:: Exercise ::
Once the pictures are removed, restate the data below word for word.

:: Provided material ::
_____

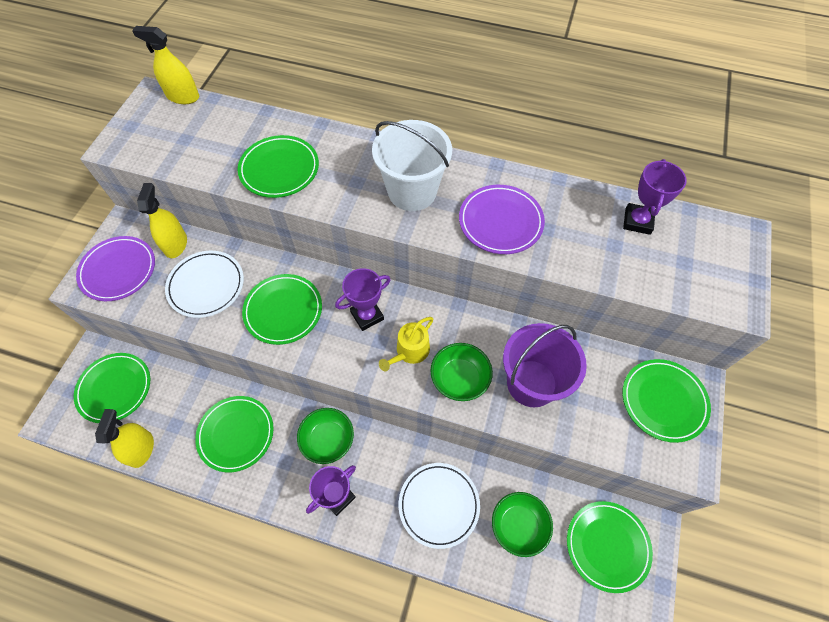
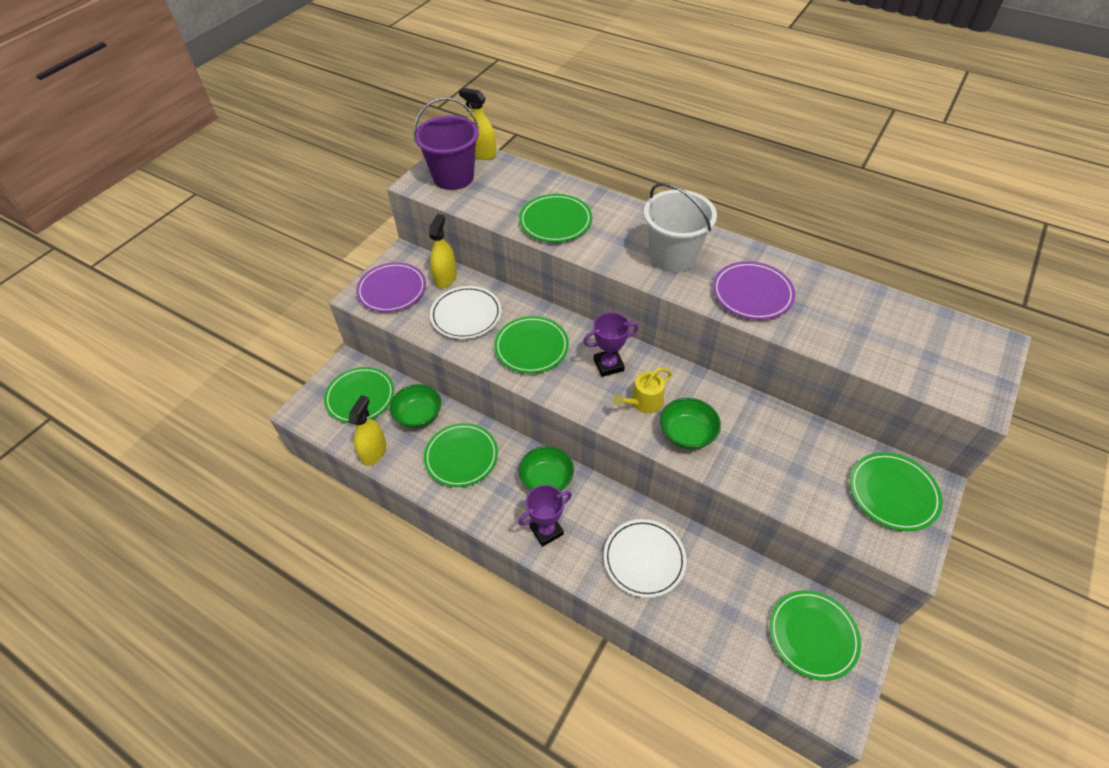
camera: 15 degrees right, 10 degrees down
(518, 526) = (721, 596): green bowl -> green bowl (418, 415)
(531, 383) = (758, 451): purple bucket -> purple bucket (453, 177)
(637, 221) = (889, 314): purple trophy -> none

_____

:: Solution to the exercise ::
camera: 15 degrees right, 10 degrees down
(518, 526) = (721, 596): green bowl -> green bowl (418, 415)
(531, 383) = (758, 451): purple bucket -> purple bucket (453, 177)
(637, 221) = (889, 314): purple trophy -> none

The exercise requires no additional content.